- _WHAT IS REQUIRED_
Show, in full, each line of the data that contains "rosy".

- _EXERCISE DATA_
□ □ □ □ □

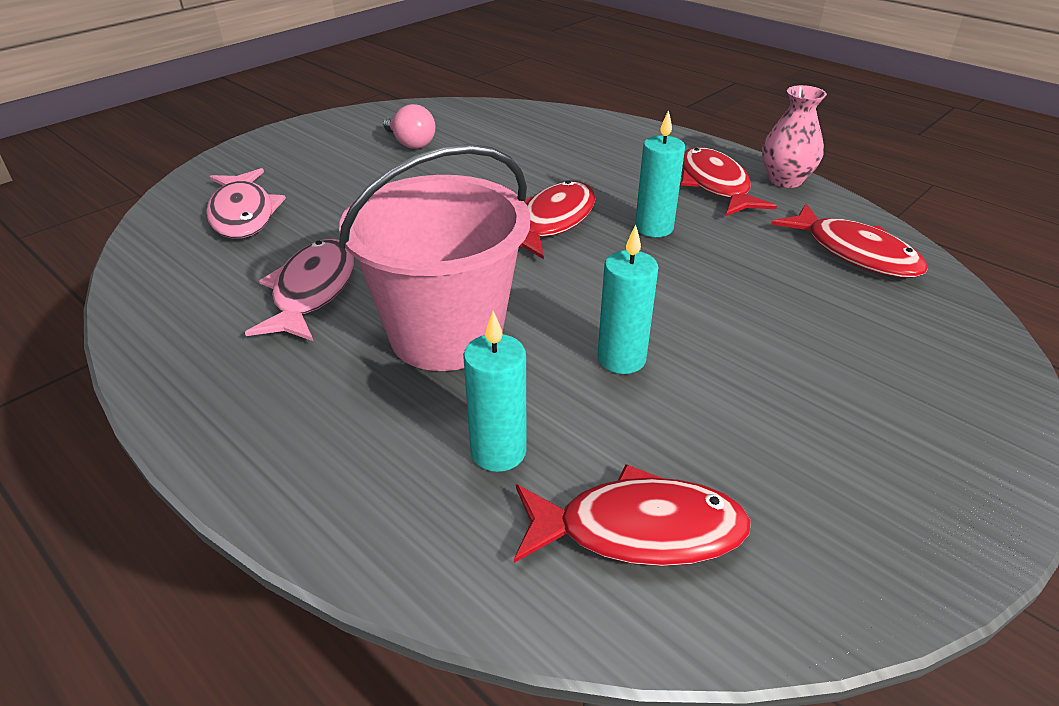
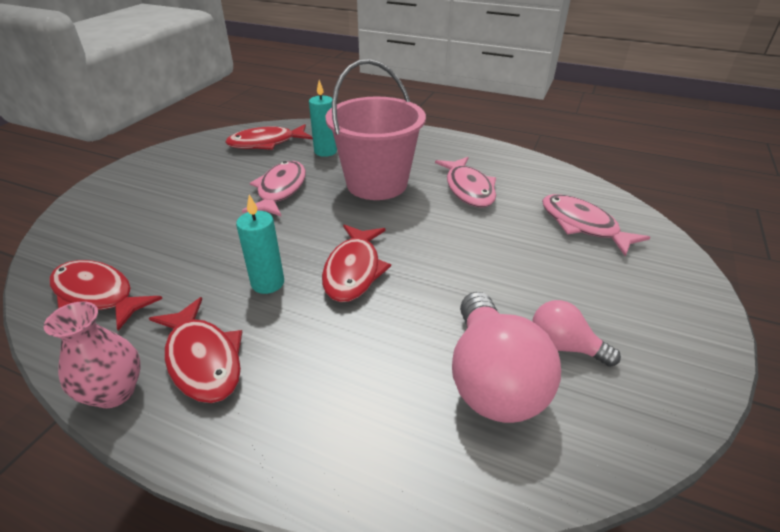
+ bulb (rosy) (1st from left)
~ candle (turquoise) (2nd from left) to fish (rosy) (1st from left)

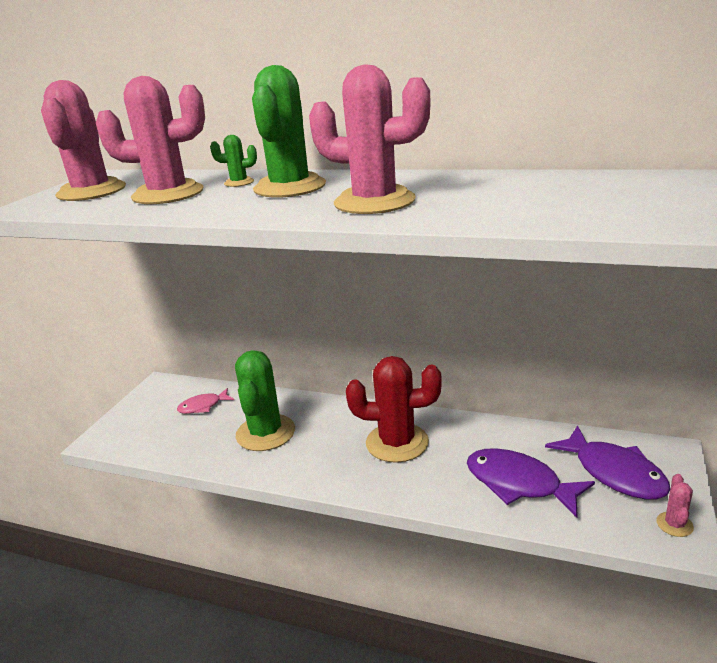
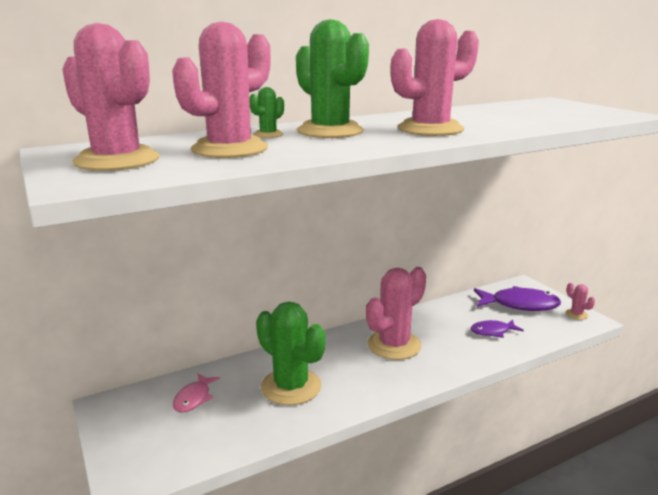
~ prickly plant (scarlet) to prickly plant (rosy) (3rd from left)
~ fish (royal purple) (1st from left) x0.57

□ □ □ □ □

- _FINISHED EXERCISE_
+ bulb (rosy) (1st from left)
~ candle (turquoise) (2nd from left) to fish (rosy) (1st from left)
~ prickly plant (scarlet) to prickly plant (rosy) (3rd from left)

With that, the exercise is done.